*Dataset records*
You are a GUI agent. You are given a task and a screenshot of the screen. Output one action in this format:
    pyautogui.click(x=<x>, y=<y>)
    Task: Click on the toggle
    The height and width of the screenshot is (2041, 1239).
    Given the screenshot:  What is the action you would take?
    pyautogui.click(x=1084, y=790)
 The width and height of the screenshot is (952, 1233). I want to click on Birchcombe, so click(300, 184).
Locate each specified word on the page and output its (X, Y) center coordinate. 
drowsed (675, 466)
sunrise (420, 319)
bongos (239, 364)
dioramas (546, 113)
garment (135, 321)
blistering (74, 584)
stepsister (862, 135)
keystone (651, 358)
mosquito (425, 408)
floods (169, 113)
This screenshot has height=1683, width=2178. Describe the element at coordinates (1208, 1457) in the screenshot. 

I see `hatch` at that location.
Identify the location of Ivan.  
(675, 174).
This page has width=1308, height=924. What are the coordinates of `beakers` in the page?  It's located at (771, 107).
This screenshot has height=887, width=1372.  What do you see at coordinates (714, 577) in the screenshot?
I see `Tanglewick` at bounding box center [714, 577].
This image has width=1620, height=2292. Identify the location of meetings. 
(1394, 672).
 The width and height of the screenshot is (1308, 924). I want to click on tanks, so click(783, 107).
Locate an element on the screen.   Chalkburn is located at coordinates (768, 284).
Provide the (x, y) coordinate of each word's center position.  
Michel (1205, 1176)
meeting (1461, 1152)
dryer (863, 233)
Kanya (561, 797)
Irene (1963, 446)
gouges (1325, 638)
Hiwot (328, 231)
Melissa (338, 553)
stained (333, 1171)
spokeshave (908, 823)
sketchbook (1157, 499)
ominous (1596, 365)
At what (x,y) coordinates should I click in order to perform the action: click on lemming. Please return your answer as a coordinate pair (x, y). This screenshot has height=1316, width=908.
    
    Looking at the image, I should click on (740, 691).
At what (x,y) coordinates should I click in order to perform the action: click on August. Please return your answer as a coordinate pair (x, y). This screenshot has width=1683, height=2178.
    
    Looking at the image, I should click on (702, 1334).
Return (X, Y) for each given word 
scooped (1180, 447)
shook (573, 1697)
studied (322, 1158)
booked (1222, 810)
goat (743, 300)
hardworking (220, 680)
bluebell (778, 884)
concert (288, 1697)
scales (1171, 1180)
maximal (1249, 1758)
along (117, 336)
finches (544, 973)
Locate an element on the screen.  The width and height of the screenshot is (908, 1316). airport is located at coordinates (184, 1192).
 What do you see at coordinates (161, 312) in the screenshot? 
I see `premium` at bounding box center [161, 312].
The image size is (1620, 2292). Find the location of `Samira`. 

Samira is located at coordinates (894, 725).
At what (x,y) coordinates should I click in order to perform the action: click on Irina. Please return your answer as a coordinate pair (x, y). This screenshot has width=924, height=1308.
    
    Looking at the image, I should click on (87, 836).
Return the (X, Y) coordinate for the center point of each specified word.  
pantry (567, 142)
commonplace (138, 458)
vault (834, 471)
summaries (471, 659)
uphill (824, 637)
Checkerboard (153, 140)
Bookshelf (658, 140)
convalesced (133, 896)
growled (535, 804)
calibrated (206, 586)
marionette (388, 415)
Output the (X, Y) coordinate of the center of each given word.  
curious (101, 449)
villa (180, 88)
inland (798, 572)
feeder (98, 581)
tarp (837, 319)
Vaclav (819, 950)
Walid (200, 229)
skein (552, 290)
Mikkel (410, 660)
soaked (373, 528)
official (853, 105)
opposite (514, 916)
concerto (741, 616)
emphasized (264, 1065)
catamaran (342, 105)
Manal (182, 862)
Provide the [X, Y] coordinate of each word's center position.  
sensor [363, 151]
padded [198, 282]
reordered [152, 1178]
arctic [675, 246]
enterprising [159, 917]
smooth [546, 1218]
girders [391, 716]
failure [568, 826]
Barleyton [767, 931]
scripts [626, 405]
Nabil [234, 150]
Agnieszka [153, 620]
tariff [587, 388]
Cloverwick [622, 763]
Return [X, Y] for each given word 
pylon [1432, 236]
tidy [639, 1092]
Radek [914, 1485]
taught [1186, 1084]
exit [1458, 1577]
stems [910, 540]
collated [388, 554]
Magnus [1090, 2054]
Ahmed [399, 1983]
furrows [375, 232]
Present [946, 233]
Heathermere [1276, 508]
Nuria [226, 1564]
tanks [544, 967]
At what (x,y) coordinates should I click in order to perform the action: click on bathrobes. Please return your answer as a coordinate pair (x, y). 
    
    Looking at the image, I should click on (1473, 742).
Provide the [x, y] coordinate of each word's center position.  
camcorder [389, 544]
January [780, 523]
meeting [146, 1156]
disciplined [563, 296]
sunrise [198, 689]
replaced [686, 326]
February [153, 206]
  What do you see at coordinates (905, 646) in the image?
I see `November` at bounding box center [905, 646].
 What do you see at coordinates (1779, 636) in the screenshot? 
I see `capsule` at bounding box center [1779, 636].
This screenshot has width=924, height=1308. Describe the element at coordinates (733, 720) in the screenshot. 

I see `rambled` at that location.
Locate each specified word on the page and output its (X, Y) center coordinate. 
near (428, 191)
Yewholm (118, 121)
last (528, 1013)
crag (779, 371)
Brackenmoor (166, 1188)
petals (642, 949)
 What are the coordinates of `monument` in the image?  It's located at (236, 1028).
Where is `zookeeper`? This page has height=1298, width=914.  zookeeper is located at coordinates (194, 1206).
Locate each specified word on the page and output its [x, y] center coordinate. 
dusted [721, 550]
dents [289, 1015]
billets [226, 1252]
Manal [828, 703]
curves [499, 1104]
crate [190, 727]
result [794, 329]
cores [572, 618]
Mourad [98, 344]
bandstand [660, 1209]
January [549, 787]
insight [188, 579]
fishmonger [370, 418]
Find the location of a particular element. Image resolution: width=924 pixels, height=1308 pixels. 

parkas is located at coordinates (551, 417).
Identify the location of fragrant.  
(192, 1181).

*Your task*
Retype all of the rows above without changing a single character.

*Task response*
You are a GUI agent. You are given a task and a screenshot of the screen. Output one action in this format:
    pyautogui.click(x=<x>, y=<y>)
    Task: Click on the toggle
    The height and width of the screenshot is (2041, 1239).
    Given the screenshot:  What is the action you would take?
    pyautogui.click(x=1084, y=790)
 The width and height of the screenshot is (952, 1233). I want to click on Birchcombe, so click(300, 184).
Locate each specified word on the page and output its (X, Y) center coordinate. 
drowsed (675, 466)
sunrise (420, 319)
bongos (239, 364)
dioramas (546, 113)
garment (135, 321)
blistering (74, 584)
stepsister (862, 135)
keystone (651, 358)
mosquito (425, 408)
floods (169, 113)
This screenshot has height=1683, width=2178. Describe the element at coordinates (1208, 1457) in the screenshot. 

I see `hatch` at that location.
Identify the location of Ivan.  
(675, 174).
This page has width=1308, height=924. What are the coordinates of `beakers` in the page?  It's located at (771, 107).
This screenshot has height=887, width=1372.  What do you see at coordinates (714, 577) in the screenshot?
I see `Tanglewick` at bounding box center [714, 577].
This image has width=1620, height=2292. Identify the location of meetings. 
(1394, 672).
 The width and height of the screenshot is (1308, 924). I want to click on tanks, so click(783, 107).
Locate an element on the screen.   Chalkburn is located at coordinates (768, 284).
Provide the (x, y) coordinate of each word's center position.  
Michel (1205, 1176)
meeting (1461, 1152)
dryer (863, 233)
Kanya (561, 797)
Irene (1963, 446)
gouges (1325, 638)
Hiwot (328, 231)
Melissa (338, 553)
stained (333, 1171)
spokeshave (908, 823)
sketchbook (1157, 499)
ominous (1596, 365)
At what (x,y) coordinates should I click in order to perform the action: click on lemming. Please return your answer as a coordinate pair (x, y). This screenshot has height=1316, width=908.
    
    Looking at the image, I should click on (740, 691).
At what (x,y) coordinates should I click in order to perform the action: click on August. Please return your answer as a coordinate pair (x, y). This screenshot has width=1683, height=2178.
    
    Looking at the image, I should click on (702, 1334).
Return (X, Y) for each given word 
scooped (1180, 447)
shook (573, 1697)
studied (322, 1158)
booked (1222, 810)
goat (743, 300)
hardworking (220, 680)
bluebell (778, 884)
concert (288, 1697)
scales (1171, 1180)
maximal (1249, 1758)
along (117, 336)
finches (544, 973)
Locate an element on the screen.  The width and height of the screenshot is (908, 1316). airport is located at coordinates (184, 1192).
 What do you see at coordinates (161, 312) in the screenshot? 
I see `premium` at bounding box center [161, 312].
The image size is (1620, 2292). Find the location of `Samira`. 

Samira is located at coordinates (894, 725).
At what (x,y) coordinates should I click in order to perform the action: click on Irina. Please return your answer as a coordinate pair (x, y). This screenshot has width=924, height=1308.
    
    Looking at the image, I should click on (87, 836).
Return the (X, Y) coordinate for the center point of each specified word.  
pantry (567, 142)
commonplace (138, 458)
vault (834, 471)
summaries (471, 659)
uphill (824, 637)
Checkerboard (153, 140)
Bookshelf (658, 140)
convalesced (133, 896)
growled (535, 804)
calibrated (206, 586)
marionette (388, 415)
Output the (X, Y) coordinate of the center of each given word.  
curious (101, 449)
villa (180, 88)
inland (798, 572)
feeder (98, 581)
tarp (837, 319)
Vaclav (819, 950)
Walid (200, 229)
skein (552, 290)
Mikkel (410, 660)
soaked (373, 528)
official (853, 105)
opposite (514, 916)
concerto (741, 616)
emphasized (264, 1065)
catamaran (342, 105)
Manal (182, 862)
Provide the [X, Y] coordinate of each word's center position.  
sensor [363, 151]
padded [198, 282]
reordered [152, 1178]
arctic [675, 246]
enterprising [159, 917]
smooth [546, 1218]
girders [391, 716]
failure [568, 826]
Barleyton [767, 931]
scripts [626, 405]
Nabil [234, 150]
Agnieszka [153, 620]
tariff [587, 388]
Cloverwick [622, 763]
Return [X, Y] for each given word 
pylon [1432, 236]
tidy [639, 1092]
Radek [914, 1485]
taught [1186, 1084]
exit [1458, 1577]
stems [910, 540]
collated [388, 554]
Magnus [1090, 2054]
Ahmed [399, 1983]
furrows [375, 232]
Present [946, 233]
Heathermere [1276, 508]
Nuria [226, 1564]
tanks [544, 967]
At what (x,y) coordinates should I click in order to perform the action: click on bathrobes. Please return your answer as a coordinate pair (x, y). 
    
    Looking at the image, I should click on (1473, 742).
Provide the [x, y] coordinate of each word's center position.  
camcorder [389, 544]
January [780, 523]
meeting [146, 1156]
disciplined [563, 296]
sunrise [198, 689]
replaced [686, 326]
February [153, 206]
  What do you see at coordinates (905, 646) in the image?
I see `November` at bounding box center [905, 646].
 What do you see at coordinates (1779, 636) in the screenshot? 
I see `capsule` at bounding box center [1779, 636].
This screenshot has width=924, height=1308. Describe the element at coordinates (733, 720) in the screenshot. 

I see `rambled` at that location.
Locate each specified word on the page and output its (X, Y) center coordinate. 
near (428, 191)
Yewholm (118, 121)
last (528, 1013)
crag (779, 371)
Brackenmoor (166, 1188)
petals (642, 949)
 What are the coordinates of `monument` in the image?  It's located at (236, 1028).
Where is `zookeeper`? This page has height=1298, width=914.  zookeeper is located at coordinates (194, 1206).
Locate each specified word on the page and output its [x, y] center coordinate. 
dusted [721, 550]
dents [289, 1015]
billets [226, 1252]
Manal [828, 703]
curves [499, 1104]
crate [190, 727]
result [794, 329]
cores [572, 618]
Mourad [98, 344]
bandstand [660, 1209]
January [549, 787]
insight [188, 579]
fishmonger [370, 418]
Find the location of a particular element. Image resolution: width=924 pixels, height=1308 pixels. 

parkas is located at coordinates (551, 417).
Identify the location of fragrant.  
(192, 1181).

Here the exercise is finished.